### INSTRUCTIONS FOR THE TASK
Could you give the records below again exactly, without the pictures?

┄┄┄┄┄┄┄┄┄┄┄┄┄┄┄┄┄┄┄┄

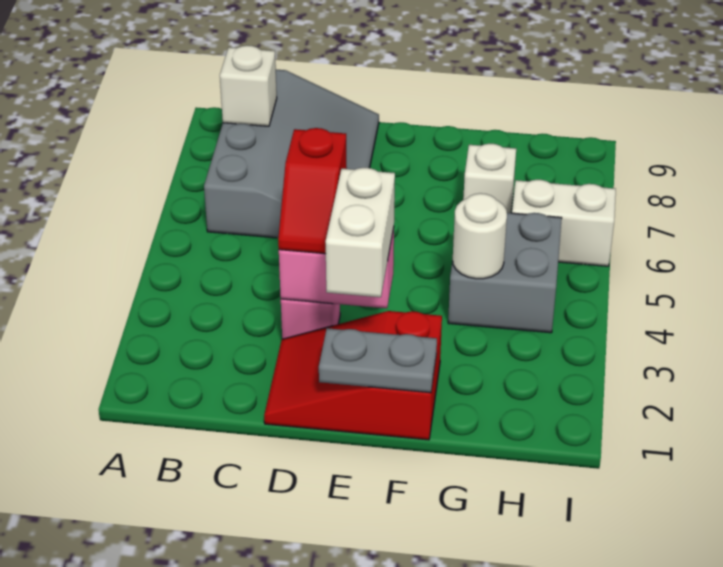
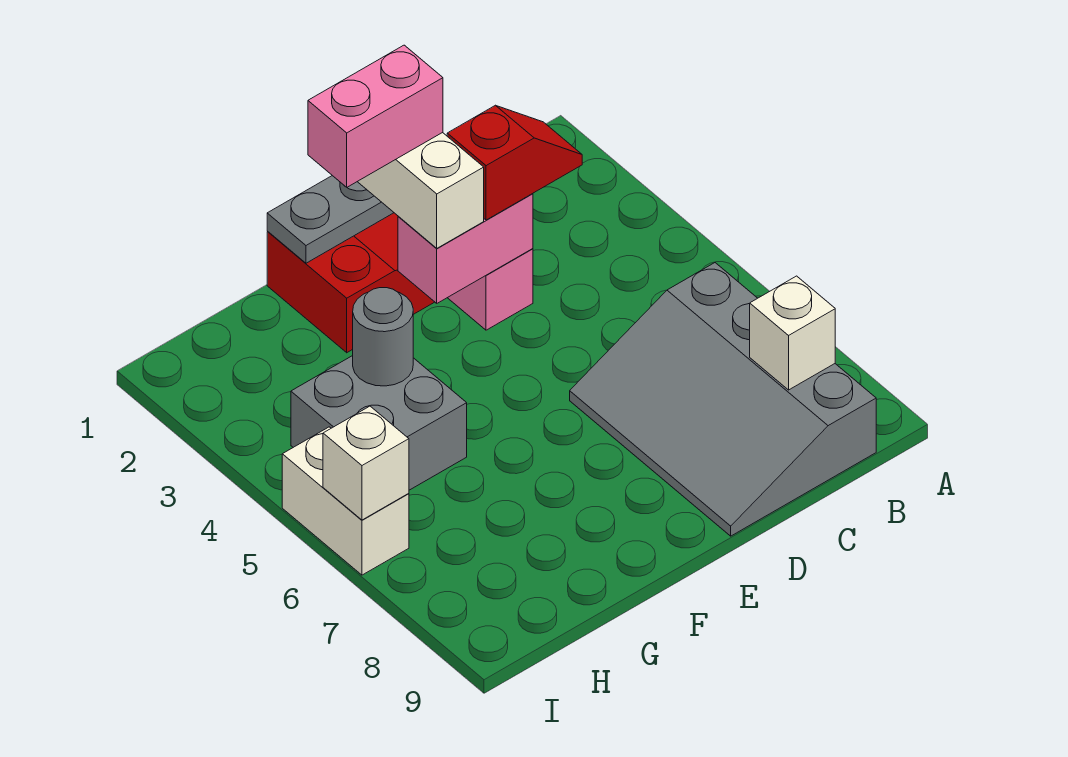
red 1x2 slope [278,128,347,254] -> red 1x2 slope turned to [447,105,582,220]
none -> pink 1x2 brick [308,45,443,187]
white 1x1 round brick [453,193,507,279] -> grey 1x1 round brick [353,288,413,386]
white 1x1 brick [463,144,516,213] -> white 1x1 brick moved to [323,406,409,520]
white 1x2 brick [512,180,616,266] -> white 1x2 brick turned to [282,427,409,575]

┄┄┄┄┄┄┄┄┄┄┄┄┄┄┄┄┄┄┄┄

### RESULT FOR THIS TASK
red 1x2 slope [278,128,347,254] -> red 1x2 slope turned to [447,105,582,220]
none -> pink 1x2 brick [308,45,443,187]
white 1x1 round brick [453,193,507,279] -> grey 1x1 round brick [353,288,413,386]
white 1x1 brick [463,144,516,213] -> white 1x1 brick moved to [323,406,409,520]
white 1x2 brick [512,180,616,266] -> white 1x2 brick turned to [282,427,409,575]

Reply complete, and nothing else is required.